§ INFORMATION PROVIDED

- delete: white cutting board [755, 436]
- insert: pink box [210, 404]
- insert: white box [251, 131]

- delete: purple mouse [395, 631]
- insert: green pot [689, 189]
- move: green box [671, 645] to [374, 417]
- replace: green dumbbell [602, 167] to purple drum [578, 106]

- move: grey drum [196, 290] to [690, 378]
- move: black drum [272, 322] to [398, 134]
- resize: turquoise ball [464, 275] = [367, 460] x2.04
...
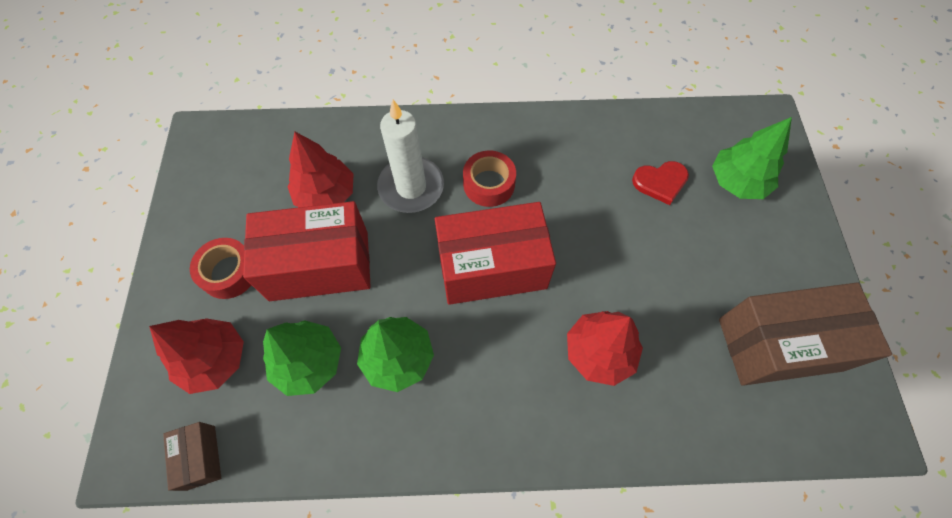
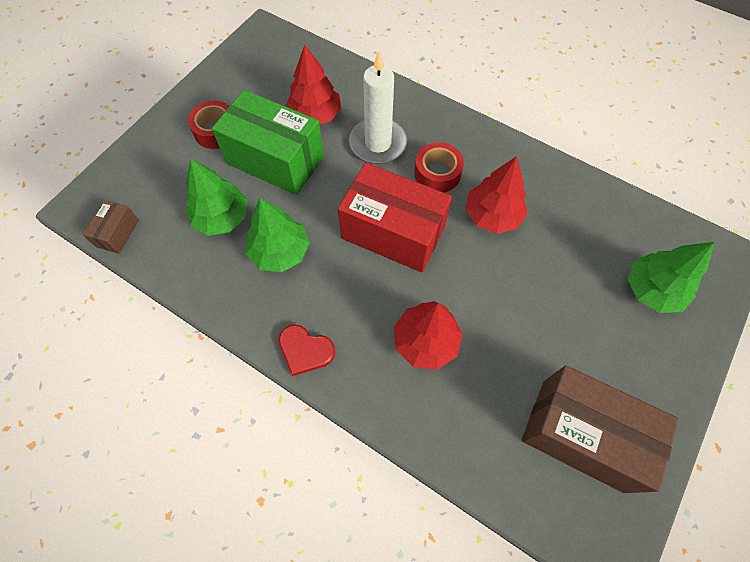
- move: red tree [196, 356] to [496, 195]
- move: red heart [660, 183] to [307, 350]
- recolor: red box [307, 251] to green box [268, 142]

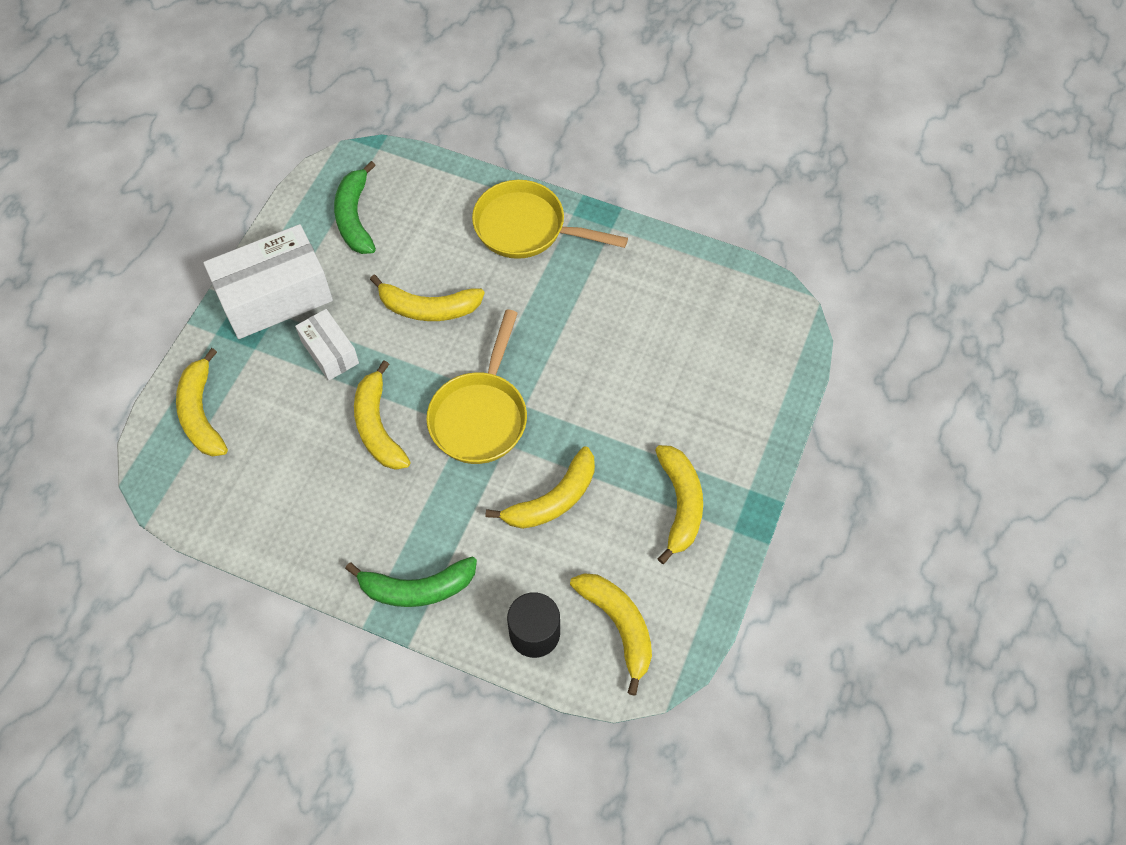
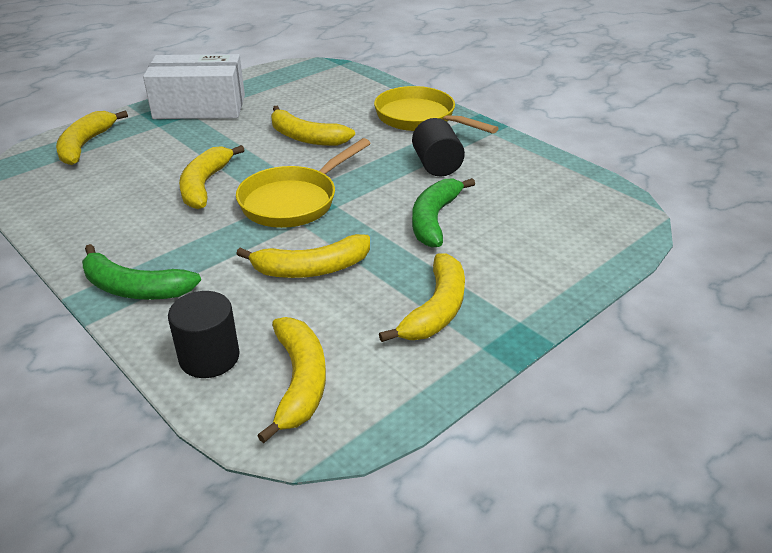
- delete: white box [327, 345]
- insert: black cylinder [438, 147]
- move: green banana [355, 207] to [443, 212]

§ PROBLEM TO SOLVE
Using the records above, restate word for word the lines from the one with "- delete: white cutting board [755, 436]" through the one with "- insert: pink box [210, 404]", both included.

§ SOLUTION
- delete: white cutting board [755, 436]
- insert: pink box [210, 404]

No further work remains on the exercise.